■ **Exercise goal**:
In the listing below, find the line containing "red hammer: 1 -> 0" and the line containing "white padlock: 2 -> 1". Repeat exactly those two lines and every line between them, nothing more.

══════════════════════════════

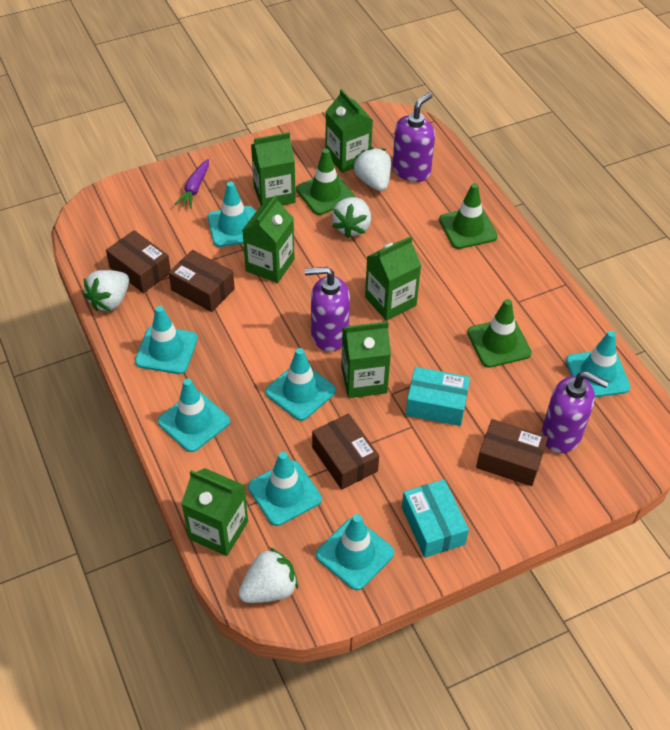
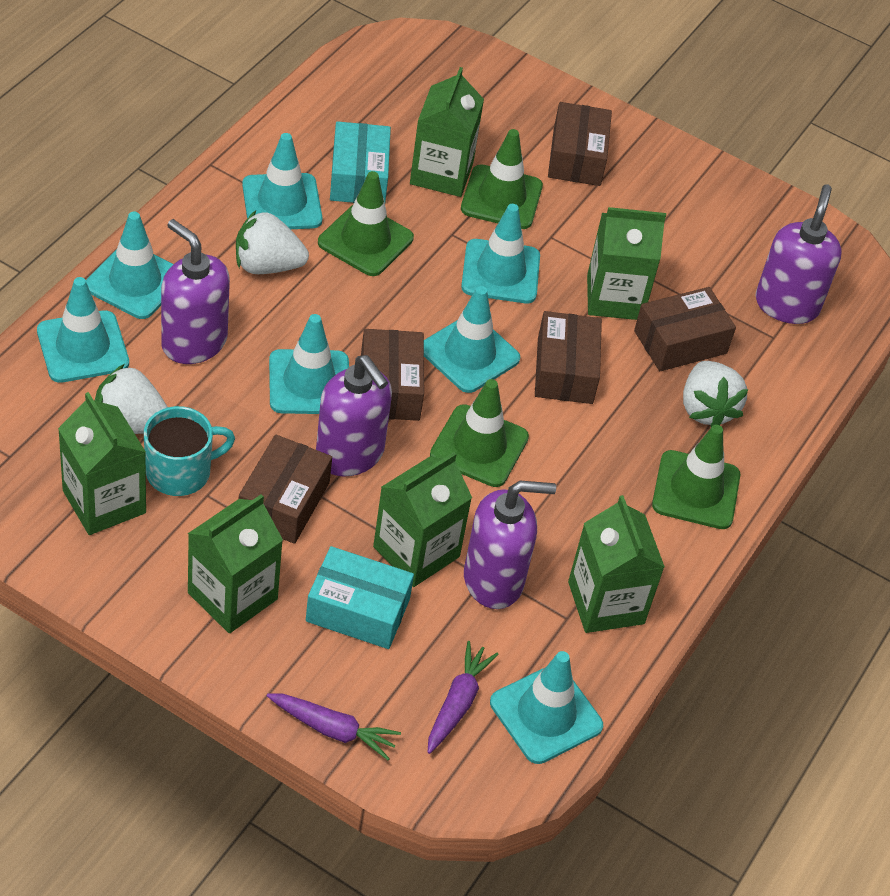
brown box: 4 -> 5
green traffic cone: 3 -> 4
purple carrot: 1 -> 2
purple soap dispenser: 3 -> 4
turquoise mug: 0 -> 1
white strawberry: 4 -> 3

══════════════════════════════

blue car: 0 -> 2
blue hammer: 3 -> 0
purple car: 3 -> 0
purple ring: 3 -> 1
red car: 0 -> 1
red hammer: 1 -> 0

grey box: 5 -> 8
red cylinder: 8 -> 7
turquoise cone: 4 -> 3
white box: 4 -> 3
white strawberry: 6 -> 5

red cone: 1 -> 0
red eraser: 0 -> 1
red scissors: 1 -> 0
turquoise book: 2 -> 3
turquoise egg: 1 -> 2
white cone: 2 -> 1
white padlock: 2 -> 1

══════════════════════════════

■ **Answer to the exercise**:
red hammer: 1 -> 0

grey box: 5 -> 8
red cylinder: 8 -> 7
turquoise cone: 4 -> 3
white box: 4 -> 3
white strawberry: 6 -> 5

red cone: 1 -> 0
red eraser: 0 -> 1
red scissors: 1 -> 0
turquoise book: 2 -> 3
turquoise egg: 1 -> 2
white cone: 2 -> 1
white padlock: 2 -> 1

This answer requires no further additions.